Your answer should be every line of the records that contains the word "carton", copied as it stands.

==== DATA PROVIDED ====

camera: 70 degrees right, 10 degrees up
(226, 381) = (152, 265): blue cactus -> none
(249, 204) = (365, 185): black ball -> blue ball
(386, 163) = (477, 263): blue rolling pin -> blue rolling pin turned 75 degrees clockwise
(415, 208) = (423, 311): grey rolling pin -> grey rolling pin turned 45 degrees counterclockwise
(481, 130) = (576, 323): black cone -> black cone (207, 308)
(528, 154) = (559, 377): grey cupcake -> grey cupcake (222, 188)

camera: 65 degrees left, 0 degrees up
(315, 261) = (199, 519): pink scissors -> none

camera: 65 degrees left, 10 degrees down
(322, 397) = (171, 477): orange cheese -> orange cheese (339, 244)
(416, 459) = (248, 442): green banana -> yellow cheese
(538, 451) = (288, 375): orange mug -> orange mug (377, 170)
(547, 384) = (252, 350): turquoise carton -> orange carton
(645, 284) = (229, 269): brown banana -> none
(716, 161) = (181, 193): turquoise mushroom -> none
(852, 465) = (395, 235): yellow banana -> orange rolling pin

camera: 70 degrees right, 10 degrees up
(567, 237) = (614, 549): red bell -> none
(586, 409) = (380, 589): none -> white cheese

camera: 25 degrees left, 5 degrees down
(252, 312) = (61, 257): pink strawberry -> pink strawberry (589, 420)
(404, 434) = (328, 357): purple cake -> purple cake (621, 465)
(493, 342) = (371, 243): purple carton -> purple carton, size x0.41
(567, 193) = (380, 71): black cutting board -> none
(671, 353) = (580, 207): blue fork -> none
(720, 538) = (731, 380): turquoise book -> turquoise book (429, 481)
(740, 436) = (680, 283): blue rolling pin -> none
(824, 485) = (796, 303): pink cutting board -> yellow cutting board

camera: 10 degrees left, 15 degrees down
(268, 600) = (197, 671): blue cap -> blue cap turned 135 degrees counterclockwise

====

WRITTEN RESPONSE:
(547, 384) = (252, 350): turquoise carton -> orange carton
(493, 342) = (371, 243): purple carton -> purple carton, size x0.41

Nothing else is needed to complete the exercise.